▶ Before-and-after change records
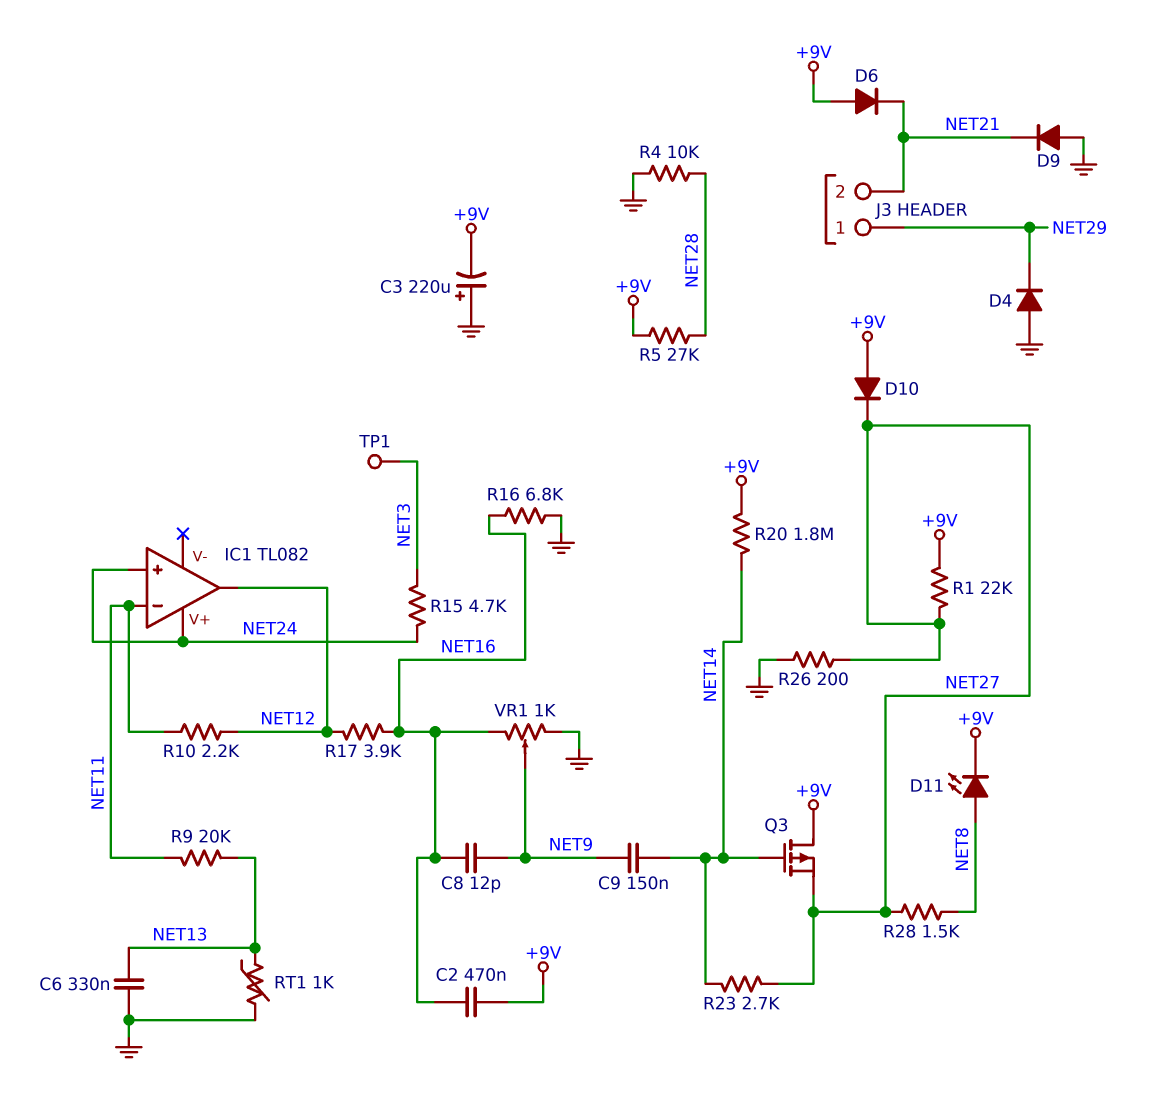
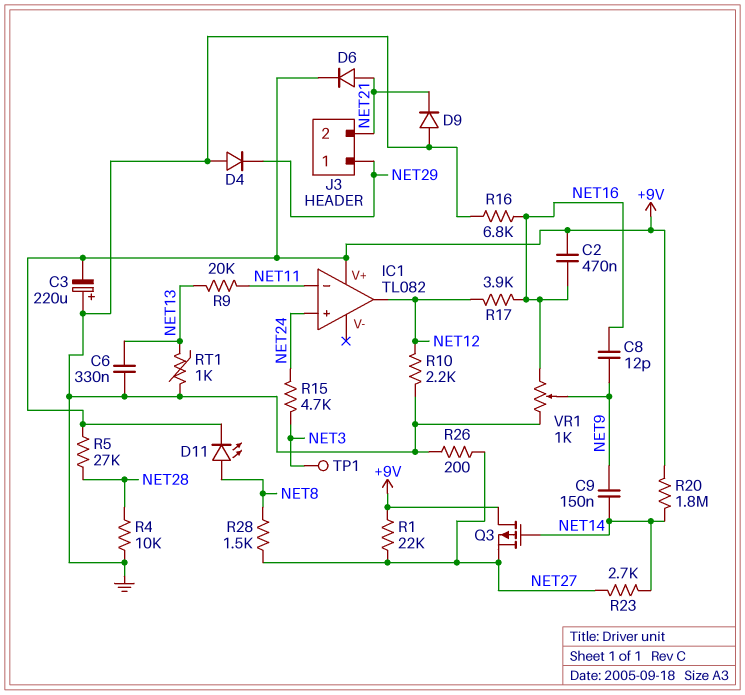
D6: diode (A +9V, K NET21) -> diode (A NET21, K +9V)
D10: diode (A +9V, K NET27) -> none
IC1 pin V+: NET24 -> +9V
R10: 2.2k (NET11, NET12) -> 2.2k (GND, NET12)

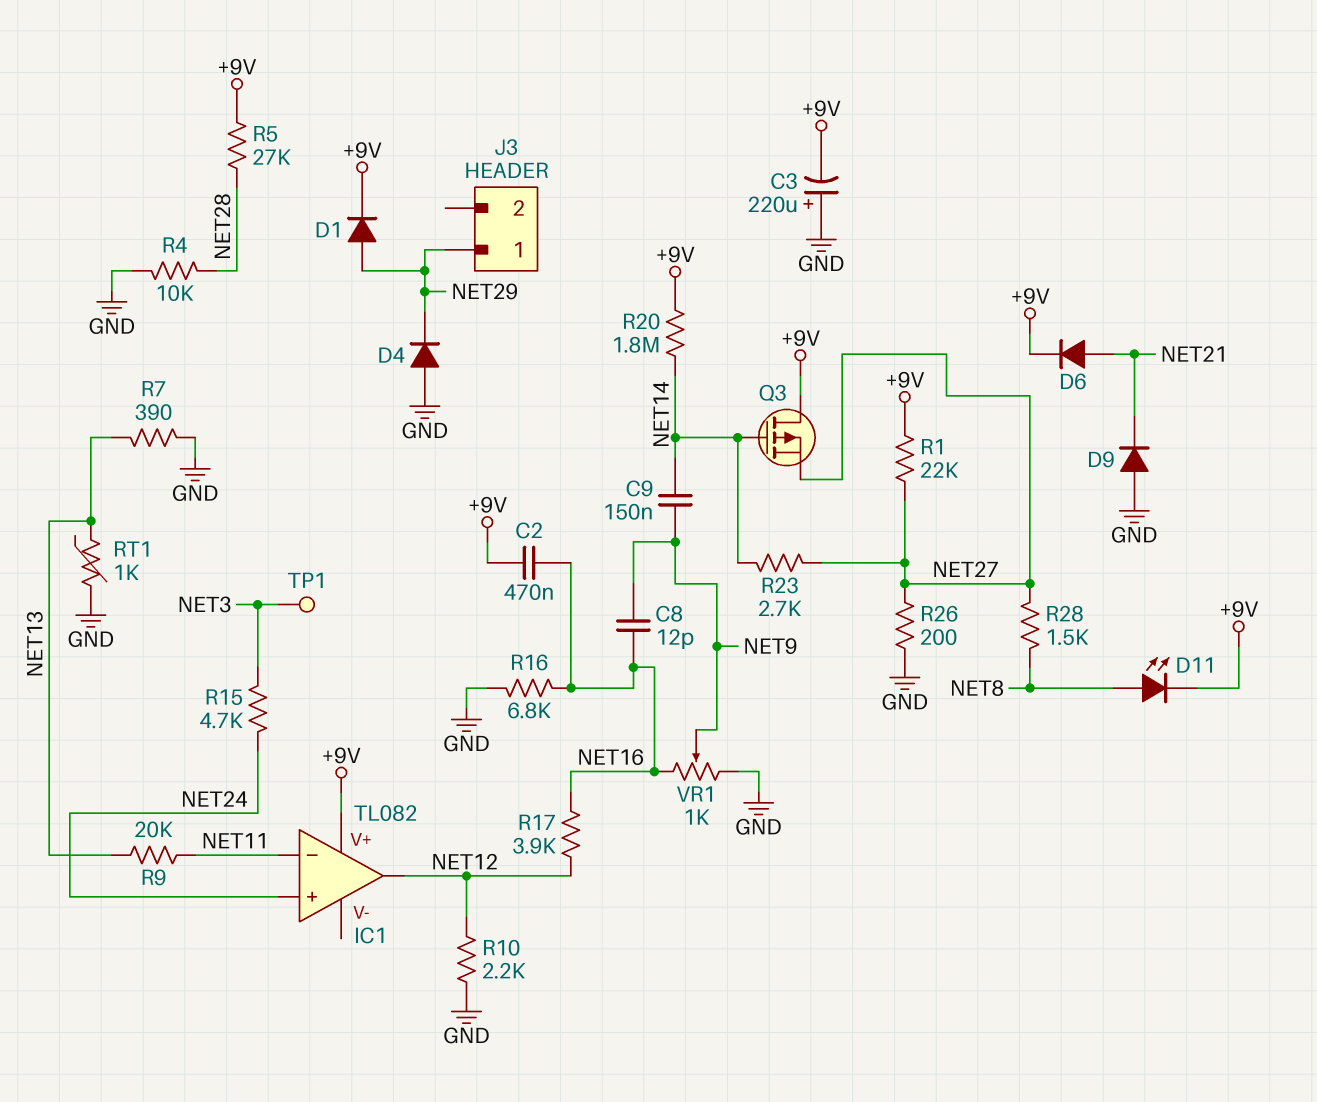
C6: 330nF (GND, NET13) -> none
D1: none -> diode (A NET29, K +9V)
J3 pin 2: NET21 -> none
R7: none -> 390 (GND, NET13)

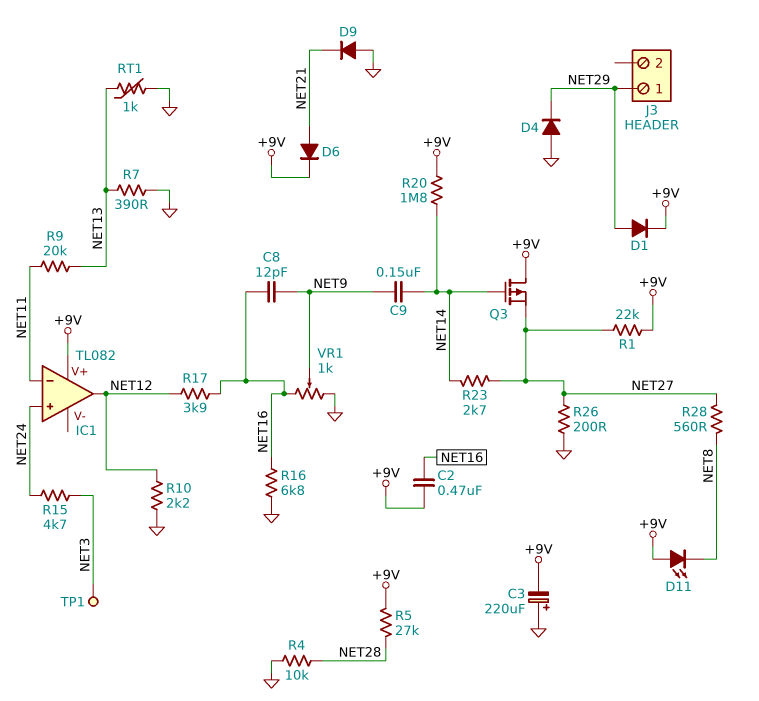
D11: LED (A NET8, K +9V) -> LED (A +9V, K NET8)
R28: 1.5k (NET8, NET27) -> 560 (NET8, NET27)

▶ The task
Leaving the pictures out, give again word for word each line from the one holding "D1: none -> diode (A NET29, K +9V)" through the end of the records.

▶ Response to the exercise
D1: none -> diode (A NET29, K +9V)
J3 pin 2: NET21 -> none
R7: none -> 390 (GND, NET13)

D11: LED (A NET8, K +9V) -> LED (A +9V, K NET8)
R28: 1.5k (NET8, NET27) -> 560 (NET8, NET27)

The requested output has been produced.